Instructions for the task - For every line in the data below that contains "stroma", copy the line.
(begin)
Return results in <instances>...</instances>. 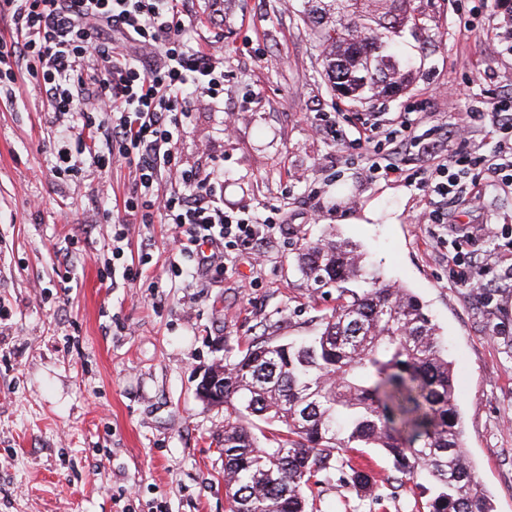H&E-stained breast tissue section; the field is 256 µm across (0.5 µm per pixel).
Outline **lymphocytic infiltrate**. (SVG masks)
I'll list each match as a JSON object with an SVG mask.
<instances>
[{
  "label": "lymphocytic infiltrate",
  "instance_id": "obj_1",
  "mask_svg": "<svg viewBox=\"0 0 512 512\" xmlns=\"http://www.w3.org/2000/svg\"><path fill=\"white\" fill-rule=\"evenodd\" d=\"M187 15L188 0H0L12 31L0 38V94L29 77L44 109L67 118L53 147L56 172L78 171L82 158L100 171L125 161L133 170L125 223L170 225L177 256L205 277L223 271L225 250L261 257L281 218L226 211L223 169L176 160L193 97L224 99V49L193 41ZM488 110L503 139L512 136V101ZM503 139L487 156L438 158L425 181L431 194L452 205L486 176L512 188V146Z\"/></svg>",
  "mask_w": 512,
  "mask_h": 512
}]
</instances>
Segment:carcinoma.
Wrapping results in <instances>:
<instances>
[{
  "mask_svg": "<svg viewBox=\"0 0 512 512\" xmlns=\"http://www.w3.org/2000/svg\"><path fill=\"white\" fill-rule=\"evenodd\" d=\"M307 2L324 71L346 97L411 72L395 46L411 0ZM295 260L310 287L341 295L363 270L362 253L345 241L304 243ZM212 369L224 379L229 512H308L333 462L360 448L385 455L401 488L425 479L428 512H493L463 448L445 341L411 290L373 276L311 341H260ZM345 465L346 485L372 495V469Z\"/></svg>",
  "mask_w": 512,
  "mask_h": 512,
  "instance_id": "obj_1",
  "label": "carcinoma"
}]
</instances>
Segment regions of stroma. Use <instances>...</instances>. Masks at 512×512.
<instances>
[{
    "mask_svg": "<svg viewBox=\"0 0 512 512\" xmlns=\"http://www.w3.org/2000/svg\"><path fill=\"white\" fill-rule=\"evenodd\" d=\"M414 0L415 27L400 40L414 59L406 86L351 101L324 75L304 0H197L196 38L224 47V101L194 99L177 145L187 167L224 168V207L283 222L266 260L224 256L223 275L177 274L166 224H131L112 256L114 216L132 191L125 162L105 171L54 174L62 127L22 80L0 99V512H227L224 411L196 396L199 372L248 344L315 335L337 304L314 291L295 253L334 235L358 244L368 269L412 290L448 340L465 449L494 512H512V279L503 266L474 270L478 288L451 276L460 235L488 250L487 224L512 231V189L463 198L444 224L422 223L428 201L410 181L433 164L417 151L390 154L399 114L422 129L448 122V96H512V48L498 31L504 0ZM347 134L377 126L394 171L369 178L356 149L314 135V113ZM152 261L139 266L142 250ZM141 267L127 283L102 272ZM420 489L382 501L340 477L314 491V512H426Z\"/></svg>",
    "mask_w": 512,
    "mask_h": 512,
    "instance_id": "obj_1",
    "label": "stroma"
}]
</instances>
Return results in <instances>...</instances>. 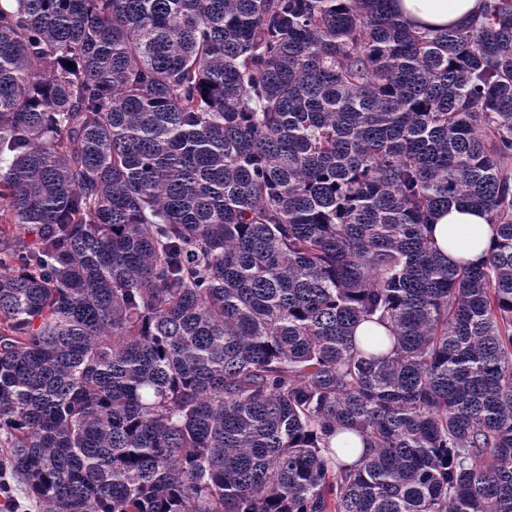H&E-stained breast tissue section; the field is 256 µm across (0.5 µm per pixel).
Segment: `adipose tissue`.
Returning <instances> with one entry per match:
<instances>
[{
    "instance_id": "1",
    "label": "adipose tissue",
    "mask_w": 512,
    "mask_h": 512,
    "mask_svg": "<svg viewBox=\"0 0 512 512\" xmlns=\"http://www.w3.org/2000/svg\"><path fill=\"white\" fill-rule=\"evenodd\" d=\"M482 5L483 0H393L391 10L409 27L440 30L465 24ZM430 236L448 262L478 265L488 257L495 230L484 212L453 205L434 215Z\"/></svg>"
}]
</instances>
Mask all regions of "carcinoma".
<instances>
[{"label":"carcinoma","instance_id":"cac0c4a2","mask_svg":"<svg viewBox=\"0 0 512 512\" xmlns=\"http://www.w3.org/2000/svg\"><path fill=\"white\" fill-rule=\"evenodd\" d=\"M389 2H0V450L39 512H512V0ZM452 205L480 267L429 239ZM482 5L483 0H394L391 11L409 27L440 30L465 24ZM431 223L430 236L448 262L479 265L487 259L495 230L484 212L452 205L434 215Z\"/></svg>","mask_w":512,"mask_h":512}]
</instances>
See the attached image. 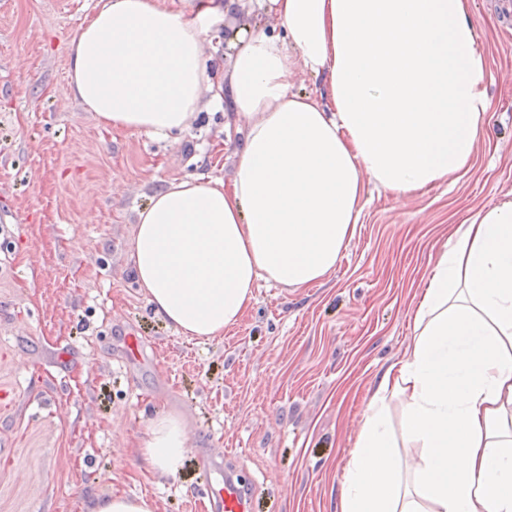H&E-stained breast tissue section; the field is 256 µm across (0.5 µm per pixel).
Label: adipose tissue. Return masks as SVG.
<instances>
[{"instance_id":"ef3b65f1","label":"adipose tissue","mask_w":512,"mask_h":512,"mask_svg":"<svg viewBox=\"0 0 512 512\" xmlns=\"http://www.w3.org/2000/svg\"><path fill=\"white\" fill-rule=\"evenodd\" d=\"M268 3L281 32L239 29L223 59L204 54L208 23L242 0H101L66 47L67 90L105 127L178 136L211 91L244 133L230 181L173 180L138 213L133 278L185 336L222 337L259 283H320L365 182L402 197L453 179L488 110L464 0ZM299 73L321 79L318 95L290 92ZM414 331L369 401L338 512H512V201L461 226ZM396 396L421 450L408 477L387 426ZM137 451L176 474L185 419L150 418Z\"/></svg>"}]
</instances>
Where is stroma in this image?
<instances>
[{
  "instance_id": "1",
  "label": "stroma",
  "mask_w": 512,
  "mask_h": 512,
  "mask_svg": "<svg viewBox=\"0 0 512 512\" xmlns=\"http://www.w3.org/2000/svg\"><path fill=\"white\" fill-rule=\"evenodd\" d=\"M99 0H0V512H91L145 494L156 512H214L200 489L233 468L247 512H337L385 367L450 235L512 200V27L501 0H465L489 107L454 183L396 198L367 187L335 269L305 290L260 285L223 337L191 340L132 277L138 211L170 181L230 180L239 140L210 95L178 139L102 126L67 92L65 46ZM157 363L128 367L126 333ZM183 415L179 473L145 472L150 417ZM219 468L203 477L201 449Z\"/></svg>"
}]
</instances>
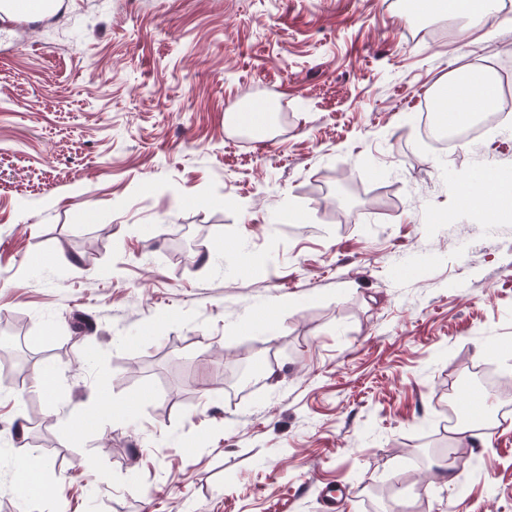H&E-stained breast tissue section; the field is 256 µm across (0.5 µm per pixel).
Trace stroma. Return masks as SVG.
<instances>
[{
  "label": "stroma",
  "instance_id": "1",
  "mask_svg": "<svg viewBox=\"0 0 512 512\" xmlns=\"http://www.w3.org/2000/svg\"><path fill=\"white\" fill-rule=\"evenodd\" d=\"M405 7L72 0L0 44V323L30 372L0 388V512H325L339 486L345 512L372 486L512 512V408L485 392L473 448L446 424L471 368L512 378V219L472 194L512 123L417 134L450 73L512 74V21ZM254 111L259 138L227 118Z\"/></svg>",
  "mask_w": 512,
  "mask_h": 512
}]
</instances>
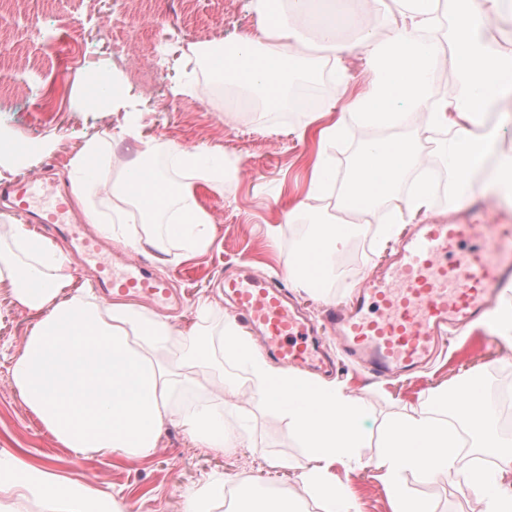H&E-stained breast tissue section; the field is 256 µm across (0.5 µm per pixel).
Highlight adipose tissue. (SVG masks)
Returning a JSON list of instances; mask_svg holds the SVG:
<instances>
[{
	"label": "adipose tissue",
	"instance_id": "obj_1",
	"mask_svg": "<svg viewBox=\"0 0 512 512\" xmlns=\"http://www.w3.org/2000/svg\"><path fill=\"white\" fill-rule=\"evenodd\" d=\"M256 29L238 40L217 43L209 56L213 78L233 87L224 109L258 105L263 112H285L295 105L294 87L317 82L331 72L336 97L311 113L296 135L318 139L309 189L288 208V220L312 232L298 250L283 258L295 286L309 290L314 279L304 267L316 264L321 280L333 274L336 255L361 230L358 216L386 209L390 237L397 224L428 213L434 185L413 180L418 170L447 166L456 199L474 192L473 177L486 171L485 188L512 198V153L495 166L493 111L512 102V0H252ZM501 26L502 41L484 44L488 23ZM358 49L374 79L349 95L343 63ZM449 58L458 79L436 89L432 78ZM118 138L139 143L136 159L112 183L93 169L106 156L99 138L87 139L67 167L75 201L87 223L120 239L131 251L178 249L188 260L209 248L213 220L198 188L224 179L219 151L189 149L172 141L170 156L183 171L169 181L147 161L153 151L138 119L124 114ZM447 140L433 154L423 152L438 130ZM358 134L344 180H337L330 151L344 137ZM339 186L342 216L322 219L320 202ZM167 224H158V216ZM0 288L14 304L38 319L10 377L21 400L53 438L79 454L150 458L165 426L185 429L194 447L224 452L245 446L235 417L224 408V376L210 360L212 343L204 333L179 331L166 318L142 306L106 302L89 288H74L73 259L34 235L29 225L0 226ZM226 356L245 369L257 400L284 419L305 451L297 491L268 493L251 479L237 484L234 512H302L314 500L324 512H357L354 495L337 480L335 468L367 465L380 471L392 512H435L431 501L408 490L403 476L462 479L476 494L478 512H512V441L493 432L486 389L475 379L456 402L439 392L411 412L391 419L381 436L380 454L360 456L365 407L344 385L322 383L272 366L228 320L221 334ZM468 431L482 467L460 465V433ZM42 499L53 512H123L114 494L66 479L24 451L0 448V512H14L18 501Z\"/></svg>",
	"mask_w": 512,
	"mask_h": 512
}]
</instances>
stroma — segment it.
Wrapping results in <instances>:
<instances>
[{
  "label": "stroma",
  "mask_w": 512,
  "mask_h": 512,
  "mask_svg": "<svg viewBox=\"0 0 512 512\" xmlns=\"http://www.w3.org/2000/svg\"><path fill=\"white\" fill-rule=\"evenodd\" d=\"M135 17L140 36L125 40L121 29H106L110 17ZM256 25L251 0H8L0 7V39L10 54L5 67L13 78L0 84V128L13 132L17 145L39 152L51 138L58 151L41 155L54 164L55 184L68 186L66 164L90 136L109 139L117 123L109 109L114 98L143 114V134L156 147L153 162L165 177L177 180L181 171L170 165L168 142L186 147L221 148L238 169L236 181L224 188H205L201 202L214 221L215 240L207 252L189 261L146 249L140 259L153 273L168 280L174 299L160 315L178 328L222 329L236 310L224 296L226 273L248 270L277 280L285 289L293 283L278 262L279 254L298 248L306 225L288 221V205L307 191L315 147L298 141L293 126L305 121L302 112L287 111L257 119L249 112H228L223 96L211 92L210 76L185 44L190 35L204 43L235 40ZM193 82V92L176 97L175 84ZM365 225L355 242L361 248L350 277L325 282L324 295L298 293L311 316L331 303L348 301L387 254L373 244L377 223ZM279 227L276 241L264 235L266 225ZM210 295V314L197 316L195 301ZM32 313L15 308L0 290V448H22L35 461L67 478L118 493L124 512H185L186 494L211 477L246 475L273 487L294 486L304 456L285 421L267 412L245 386V373L218 358L224 371V403L238 415L249 441L235 453H204L194 448L180 428L166 426L149 459L79 455L62 447L22 403L13 387L11 357L22 347L34 322ZM486 388L512 378V347L494 333L492 320L451 332L437 358L410 376L371 380L345 362L323 374L326 382L344 384L367 410L364 457L378 453L379 431L389 416L421 404L445 390H463L471 376ZM338 480L354 494L360 512H391L387 492L375 468L345 471ZM417 495L432 500L438 512H473L475 499L456 480L439 477L425 482L405 477Z\"/></svg>",
  "instance_id": "stroma-1"
}]
</instances>
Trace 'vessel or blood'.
Segmentation results:
<instances>
[{
  "label": "vessel or blood",
  "instance_id": "vessel-or-blood-1",
  "mask_svg": "<svg viewBox=\"0 0 512 512\" xmlns=\"http://www.w3.org/2000/svg\"><path fill=\"white\" fill-rule=\"evenodd\" d=\"M0 197L37 223L66 226L77 241L76 260L97 262L105 291L166 304V284L133 258L114 268L101 241L78 233L64 197L39 177L0 189ZM511 239L512 224L494 215L484 197L471 196L453 219L418 225L391 262L372 274L351 302L328 306L322 321L335 333L343 357L373 379L413 371L435 354L448 330L481 320L512 282V255L498 248ZM224 291L246 326L284 364L327 366L315 325L275 280L237 273L225 278Z\"/></svg>",
  "mask_w": 512,
  "mask_h": 512
}]
</instances>
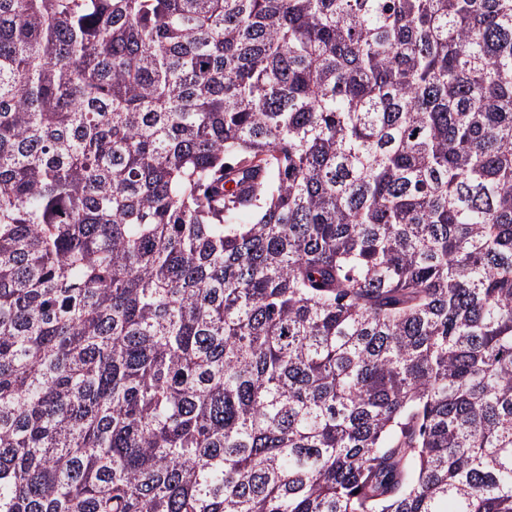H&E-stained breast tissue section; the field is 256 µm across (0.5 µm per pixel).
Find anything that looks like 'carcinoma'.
Instances as JSON below:
<instances>
[{
    "label": "carcinoma",
    "mask_w": 512,
    "mask_h": 512,
    "mask_svg": "<svg viewBox=\"0 0 512 512\" xmlns=\"http://www.w3.org/2000/svg\"><path fill=\"white\" fill-rule=\"evenodd\" d=\"M0 512H512V0H0Z\"/></svg>",
    "instance_id": "obj_1"
}]
</instances>
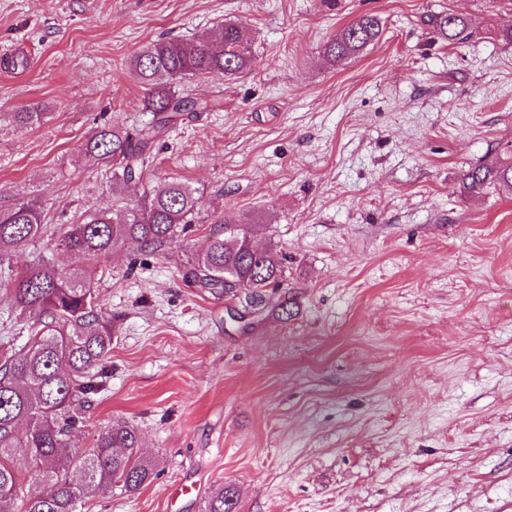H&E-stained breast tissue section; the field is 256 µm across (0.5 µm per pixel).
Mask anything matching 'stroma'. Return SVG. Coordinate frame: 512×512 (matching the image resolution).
<instances>
[{
  "label": "stroma",
  "instance_id": "35a3bbf8",
  "mask_svg": "<svg viewBox=\"0 0 512 512\" xmlns=\"http://www.w3.org/2000/svg\"><path fill=\"white\" fill-rule=\"evenodd\" d=\"M478 24L433 37L428 15ZM377 43L333 66L320 53L359 15ZM245 23L252 69L190 76L216 96L152 145L156 180L201 198L186 237L92 262L116 332L103 386L71 436L121 419L156 459L153 482L78 512H201L219 487L236 512H512V194L462 174L512 149V0H0V208L35 205L26 252L58 267L67 224L122 208L88 162L111 120L146 124L134 53L160 38ZM45 113L18 129L15 112ZM284 266L290 319L231 321L237 299L195 287L187 258L225 213ZM0 268V345L28 340Z\"/></svg>",
  "mask_w": 512,
  "mask_h": 512
}]
</instances>
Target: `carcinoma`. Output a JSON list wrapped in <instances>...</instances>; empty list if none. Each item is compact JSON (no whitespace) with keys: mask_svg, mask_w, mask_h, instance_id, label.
Returning <instances> with one entry per match:
<instances>
[{"mask_svg":"<svg viewBox=\"0 0 512 512\" xmlns=\"http://www.w3.org/2000/svg\"><path fill=\"white\" fill-rule=\"evenodd\" d=\"M427 25L448 43L469 39L473 30L469 19L449 11L428 15ZM381 34L379 17L366 13L327 40L323 55L335 65L361 54ZM217 41L216 47L204 39H161L140 50L130 61V73L147 91L142 106L152 119L135 134L115 123L101 127L85 145L88 160L112 164L116 183L148 181L149 149L174 115L207 112L220 104L215 98L179 94L172 85L190 75L234 78L252 65L243 24L225 22ZM45 118L44 112L15 113L21 130ZM462 184L471 193L497 185L512 192V155L469 168ZM199 206L200 197L188 184L159 181L121 210L66 225L57 246L73 259L69 268L58 269L42 258L11 271L15 307L34 322L25 346L0 352V512H76L88 495L112 487L136 494L153 481L156 463L142 456L140 436L126 421L112 422L87 448H69L89 395L98 391L94 370L112 350V319L98 310L87 263L109 257L130 240L147 250L173 242L192 230ZM42 229L33 205L0 209V260L24 251ZM187 277L199 288L240 292L260 312L272 306L290 315L288 300L275 302L268 292L283 283L281 264L251 244L233 215L224 216V229L191 259ZM27 483L34 489L26 490ZM236 504L232 489L222 486L203 512H235Z\"/></svg>","mask_w":512,"mask_h":512,"instance_id":"1","label":"carcinoma"}]
</instances>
(end)
Answer in full -
Segment regions of stroma. Use <instances>...</instances>. Masks at 512×512.
    "label": "stroma"
Where is stroma in this image?
  "label": "stroma",
Trace stroma. Return masks as SVG.
  "label": "stroma",
stroma — segment it.
  "label": "stroma",
  "instance_id": "stroma-1"
Mask anything matching 'stroma'. Return SVG. Coordinate frame: 512×512 (matching the image resolution).
  "label": "stroma",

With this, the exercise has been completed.